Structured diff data
== Segment start ==

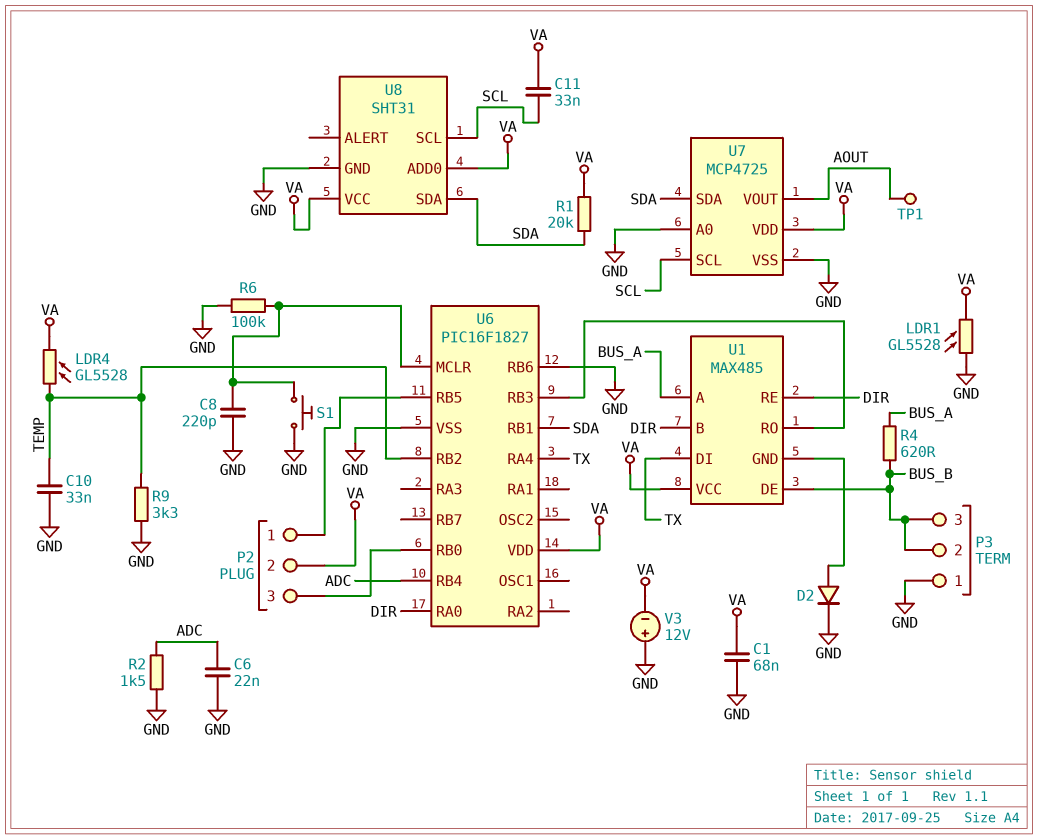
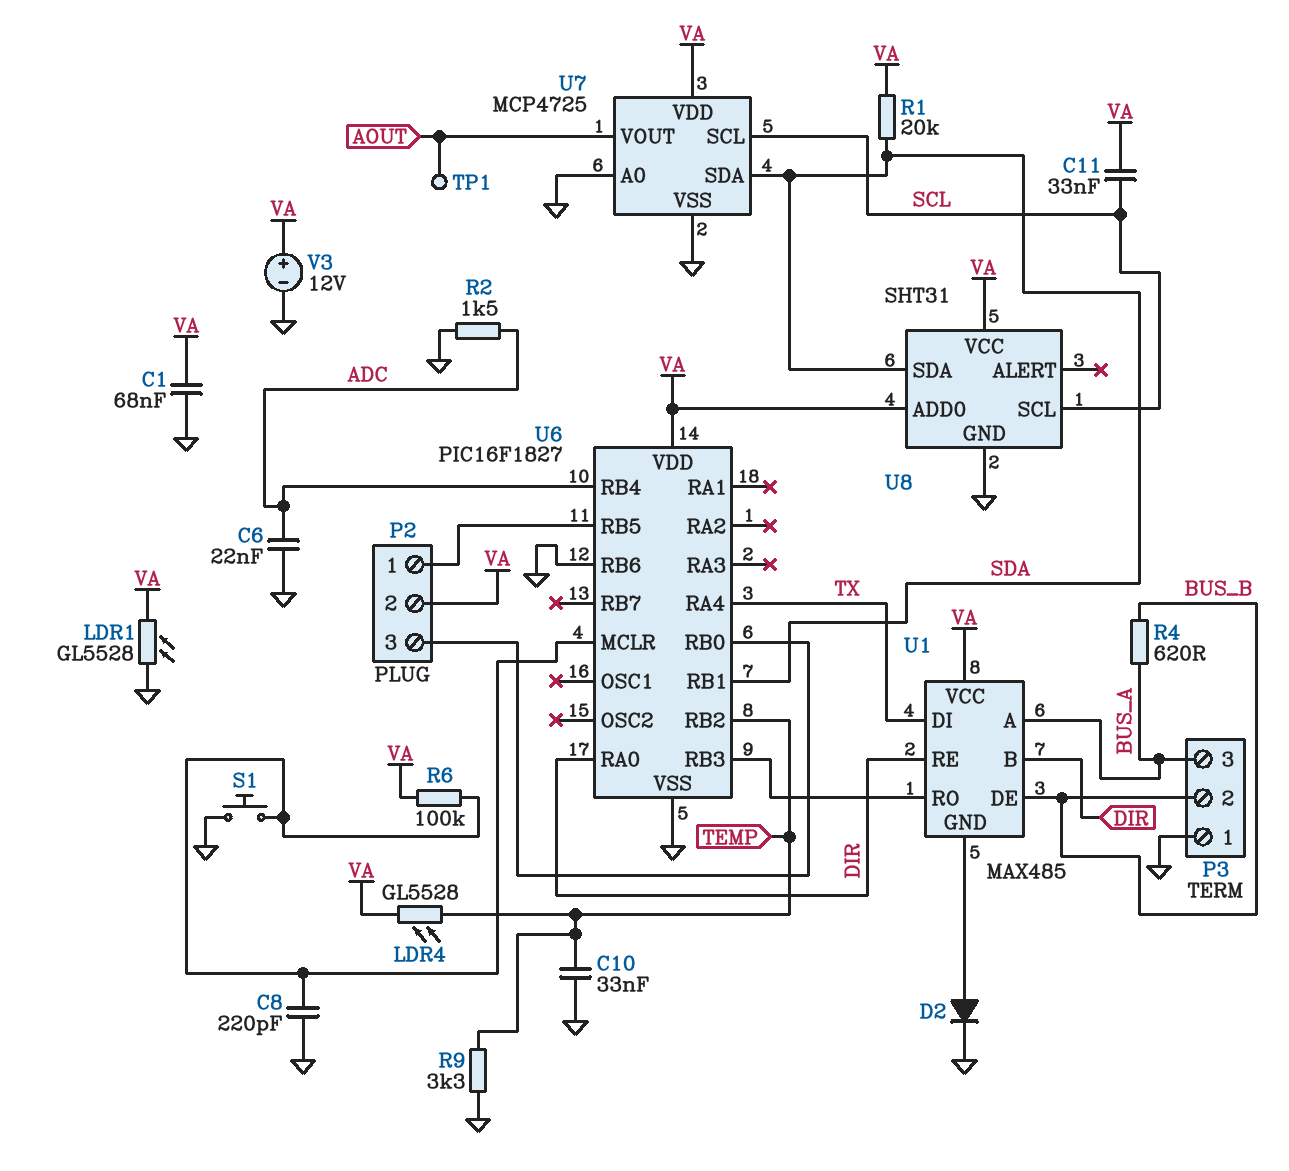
P3 pin 3: BUS_B -> BUS_A
R6: 100k (GND, U6/MCLR) -> 100k (U6/MCLR, VA)
V3: 12V (plus GND, minus VA) -> 12V (plus VA, minus GND)

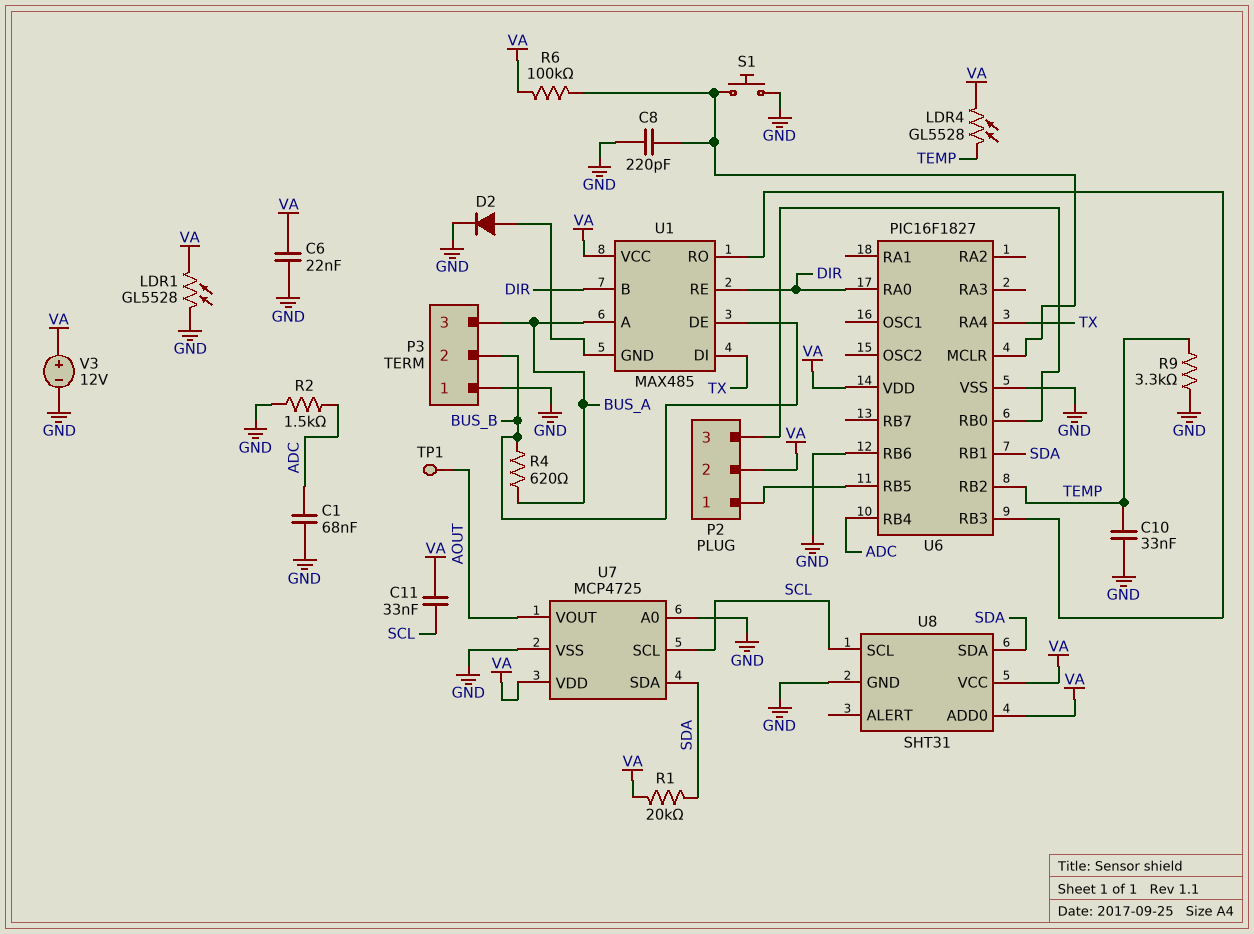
C1: 68nF (GND, VA) -> 68nF (ADC, GND)
C6: 22nF (ADC, GND) -> 22nF (GND, VA)

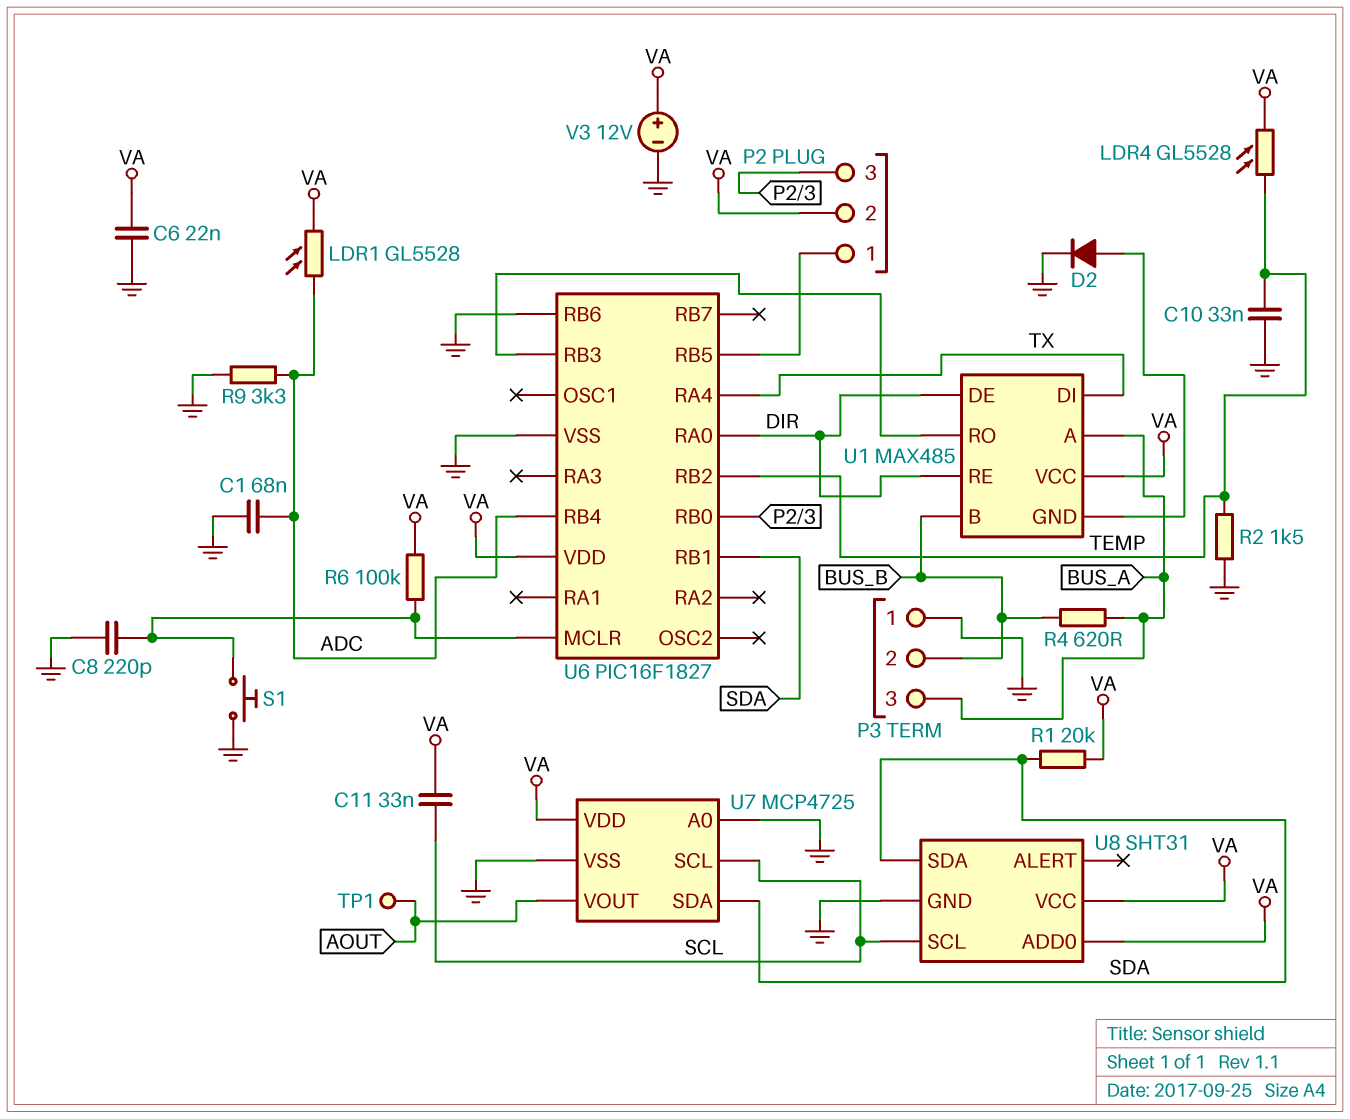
LDR1: GL5528 (GND, VA) -> GL5528 (ADC, VA)
R2: 1.5k (ADC, GND) -> 1.5k (GND, TEMP)
R9: 3.3k (GND, TEMP) -> 3.3k (ADC, GND)
U1 pin B: DIR -> BUS_B
U1 pin DE: BUS_B -> DIR

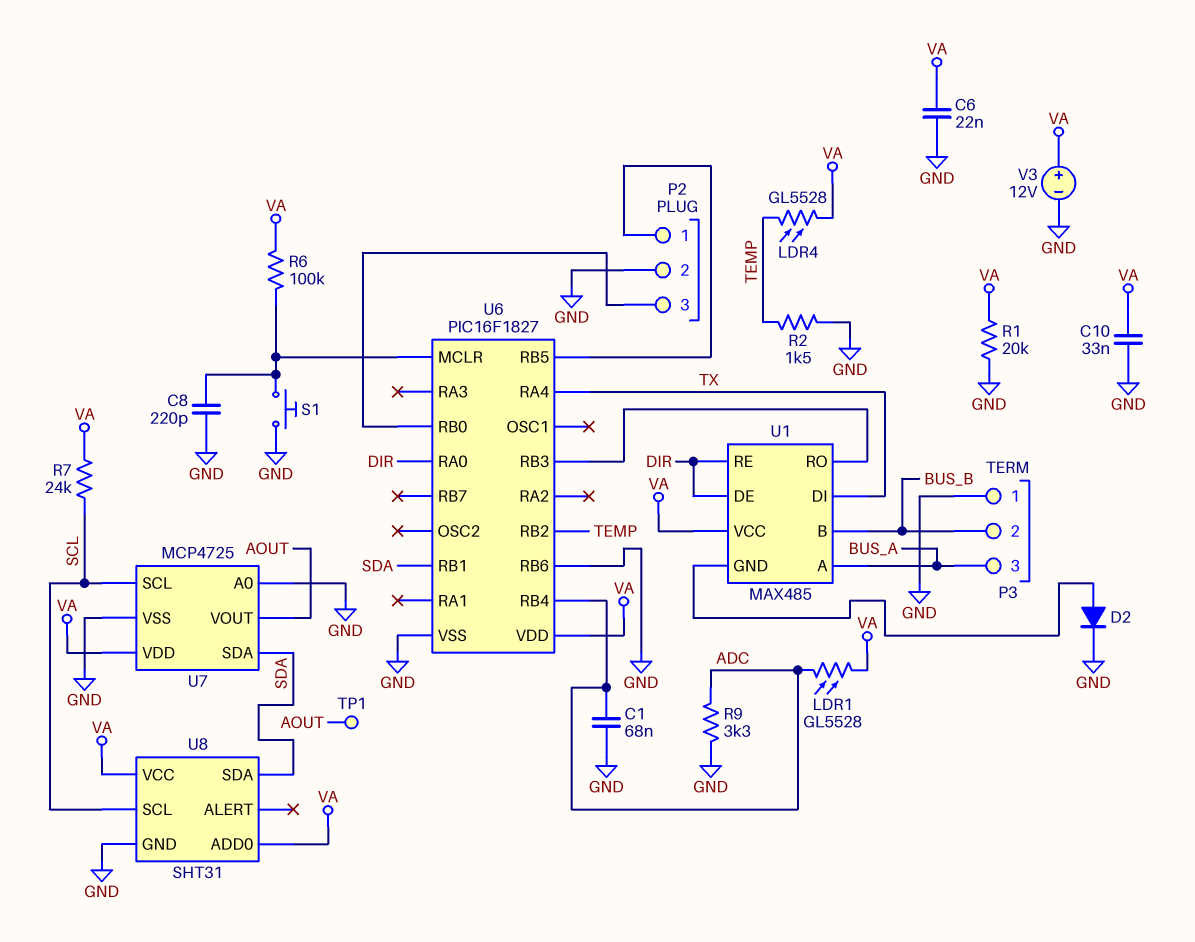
C10: 33nF (GND, TEMP) -> 33nF (GND, VA)
C11: 33nF (SCL, VA) -> none
P2 pin 2: VA -> GND
R1: 20k (SDA, VA) -> 20k (GND, VA)
R4: 620 (BUS_A, BUS_B) -> none
R7: none -> 24k (SCL, VA)

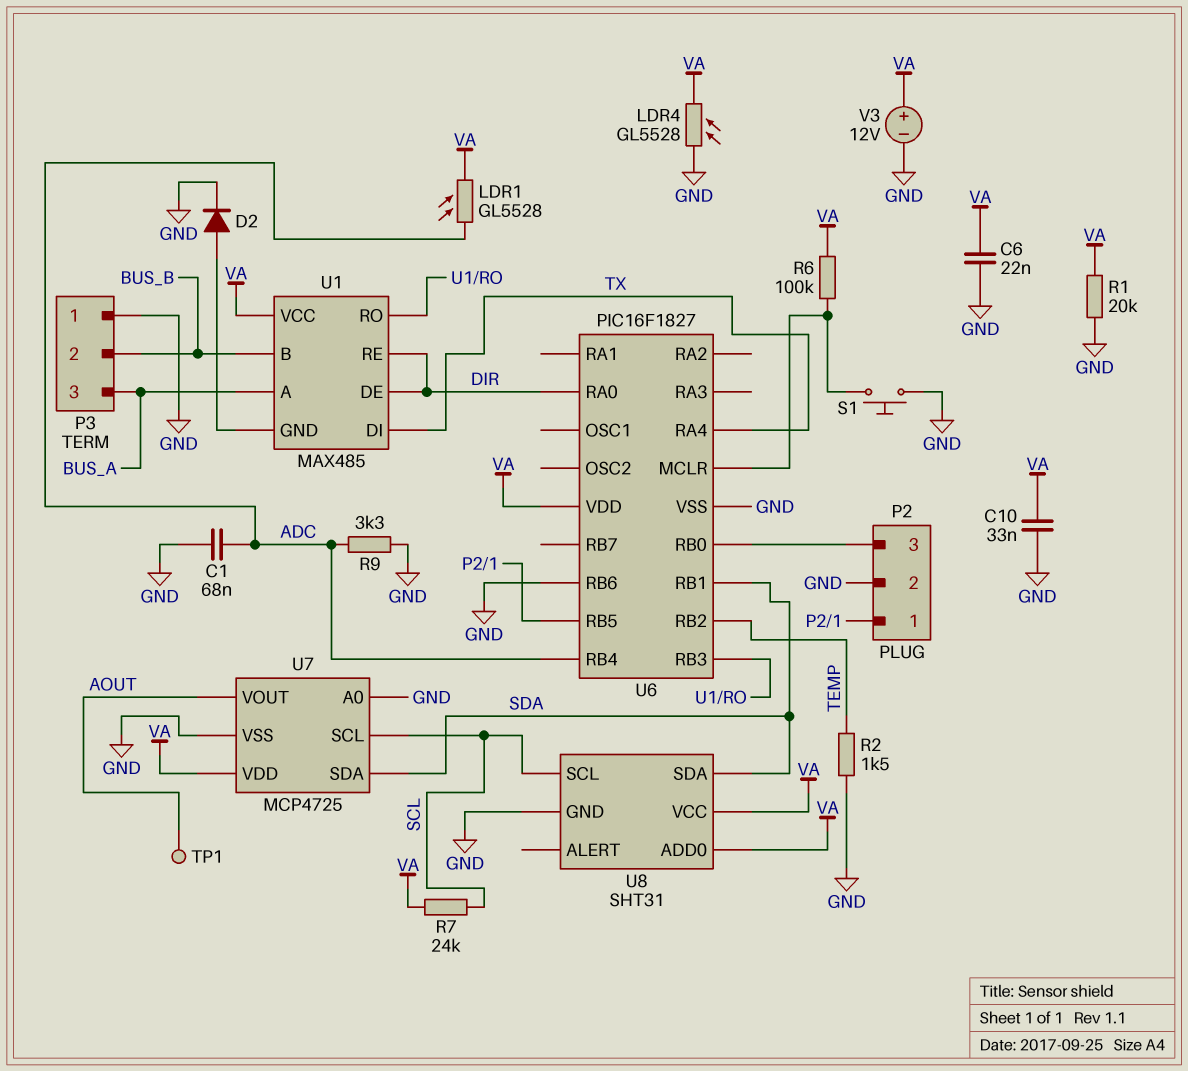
C8: 220pF (GND, U6/MCLR) -> none
LDR4: GL5528 (TEMP, VA) -> GL5528 (GND, VA)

== Segment end ==

* [What the exercise asks]:
Output all data exactly, omitting images.

* [Your response]:
P3 pin 3: BUS_B -> BUS_A
R6: 100k (GND, U6/MCLR) -> 100k (U6/MCLR, VA)
V3: 12V (plus GND, minus VA) -> 12V (plus VA, minus GND)

C1: 68nF (GND, VA) -> 68nF (ADC, GND)
C6: 22nF (ADC, GND) -> 22nF (GND, VA)

LDR1: GL5528 (GND, VA) -> GL5528 (ADC, VA)
R2: 1.5k (ADC, GND) -> 1.5k (GND, TEMP)
R9: 3.3k (GND, TEMP) -> 3.3k (ADC, GND)
U1 pin B: DIR -> BUS_B
U1 pin DE: BUS_B -> DIR

C10: 33nF (GND, TEMP) -> 33nF (GND, VA)
C11: 33nF (SCL, VA) -> none
P2 pin 2: VA -> GND
R1: 20k (SDA, VA) -> 20k (GND, VA)
R4: 620 (BUS_A, BUS_B) -> none
R7: none -> 24k (SCL, VA)

C8: 220pF (GND, U6/MCLR) -> none
LDR4: GL5528 (TEMP, VA) -> GL5528 (GND, VA)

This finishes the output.